Dataset items:
*****

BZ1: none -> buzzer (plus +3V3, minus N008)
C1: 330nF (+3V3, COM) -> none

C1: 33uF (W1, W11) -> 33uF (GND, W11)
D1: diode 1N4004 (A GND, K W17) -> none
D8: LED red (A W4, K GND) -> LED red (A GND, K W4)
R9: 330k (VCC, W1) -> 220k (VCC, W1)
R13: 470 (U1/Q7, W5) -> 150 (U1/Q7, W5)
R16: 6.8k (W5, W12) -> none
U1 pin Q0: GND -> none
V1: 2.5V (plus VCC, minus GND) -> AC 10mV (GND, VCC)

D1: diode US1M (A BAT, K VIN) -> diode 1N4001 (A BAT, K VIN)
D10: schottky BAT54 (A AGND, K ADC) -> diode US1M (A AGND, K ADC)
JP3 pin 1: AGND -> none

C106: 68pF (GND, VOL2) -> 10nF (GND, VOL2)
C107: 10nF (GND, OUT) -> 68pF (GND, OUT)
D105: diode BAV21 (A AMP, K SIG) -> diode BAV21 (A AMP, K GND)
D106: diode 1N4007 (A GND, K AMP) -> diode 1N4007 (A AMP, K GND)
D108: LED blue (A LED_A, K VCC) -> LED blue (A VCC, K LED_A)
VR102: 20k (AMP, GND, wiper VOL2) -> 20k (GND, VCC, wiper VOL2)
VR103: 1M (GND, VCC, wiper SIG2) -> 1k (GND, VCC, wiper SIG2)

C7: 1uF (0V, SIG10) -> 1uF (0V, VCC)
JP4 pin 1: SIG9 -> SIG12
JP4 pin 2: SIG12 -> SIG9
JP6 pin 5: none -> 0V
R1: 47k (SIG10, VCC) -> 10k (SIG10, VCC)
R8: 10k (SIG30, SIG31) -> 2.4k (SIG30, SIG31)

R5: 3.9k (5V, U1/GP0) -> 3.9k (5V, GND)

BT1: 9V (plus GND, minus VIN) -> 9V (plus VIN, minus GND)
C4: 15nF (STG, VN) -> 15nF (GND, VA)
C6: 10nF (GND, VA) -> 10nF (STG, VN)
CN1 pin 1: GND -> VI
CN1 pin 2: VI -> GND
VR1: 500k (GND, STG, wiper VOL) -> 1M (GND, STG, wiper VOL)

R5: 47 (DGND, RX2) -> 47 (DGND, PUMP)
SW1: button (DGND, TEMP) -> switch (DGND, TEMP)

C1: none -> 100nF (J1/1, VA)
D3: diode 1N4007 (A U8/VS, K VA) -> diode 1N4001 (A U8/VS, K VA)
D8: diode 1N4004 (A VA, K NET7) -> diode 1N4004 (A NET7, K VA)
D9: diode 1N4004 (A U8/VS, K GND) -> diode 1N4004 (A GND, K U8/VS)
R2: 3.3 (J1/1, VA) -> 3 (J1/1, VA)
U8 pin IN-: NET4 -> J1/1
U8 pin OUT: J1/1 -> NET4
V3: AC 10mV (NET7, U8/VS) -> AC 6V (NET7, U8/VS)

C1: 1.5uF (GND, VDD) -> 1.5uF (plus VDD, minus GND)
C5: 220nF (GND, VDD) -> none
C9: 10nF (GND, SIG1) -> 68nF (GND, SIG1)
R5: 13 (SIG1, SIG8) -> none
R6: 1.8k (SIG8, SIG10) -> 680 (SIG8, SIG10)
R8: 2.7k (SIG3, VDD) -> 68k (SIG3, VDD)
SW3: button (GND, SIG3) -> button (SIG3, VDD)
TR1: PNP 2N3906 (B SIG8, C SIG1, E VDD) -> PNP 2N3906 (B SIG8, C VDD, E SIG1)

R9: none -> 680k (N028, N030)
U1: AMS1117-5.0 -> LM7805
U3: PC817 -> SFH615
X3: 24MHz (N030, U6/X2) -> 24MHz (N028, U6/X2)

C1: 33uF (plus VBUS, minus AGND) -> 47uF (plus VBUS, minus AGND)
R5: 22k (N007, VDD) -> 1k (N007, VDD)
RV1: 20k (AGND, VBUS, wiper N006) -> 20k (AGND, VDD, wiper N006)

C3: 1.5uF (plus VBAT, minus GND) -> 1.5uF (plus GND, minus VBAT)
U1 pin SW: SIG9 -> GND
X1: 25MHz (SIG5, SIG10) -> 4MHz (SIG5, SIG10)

*****

• _EXERCISE REQUIREMENTS_: Among the records above, only the lines between the line holding "JP4 pin 1: SIG9 -> SIG12" and the line holding "C6: 10nF (GND, VA) -> 10nF (STG, VN)", inclusive, are to be output, exactly as written.

• _SOLUTION BELOW_:
JP4 pin 1: SIG9 -> SIG12
JP4 pin 2: SIG12 -> SIG9
JP6 pin 5: none -> 0V
R1: 47k (SIG10, VCC) -> 10k (SIG10, VCC)
R8: 10k (SIG30, SIG31) -> 2.4k (SIG30, SIG31)

R5: 3.9k (5V, U1/GP0) -> 3.9k (5V, GND)

BT1: 9V (plus GND, minus VIN) -> 9V (plus VIN, minus GND)
C4: 15nF (STG, VN) -> 15nF (GND, VA)
C6: 10nF (GND, VA) -> 10nF (STG, VN)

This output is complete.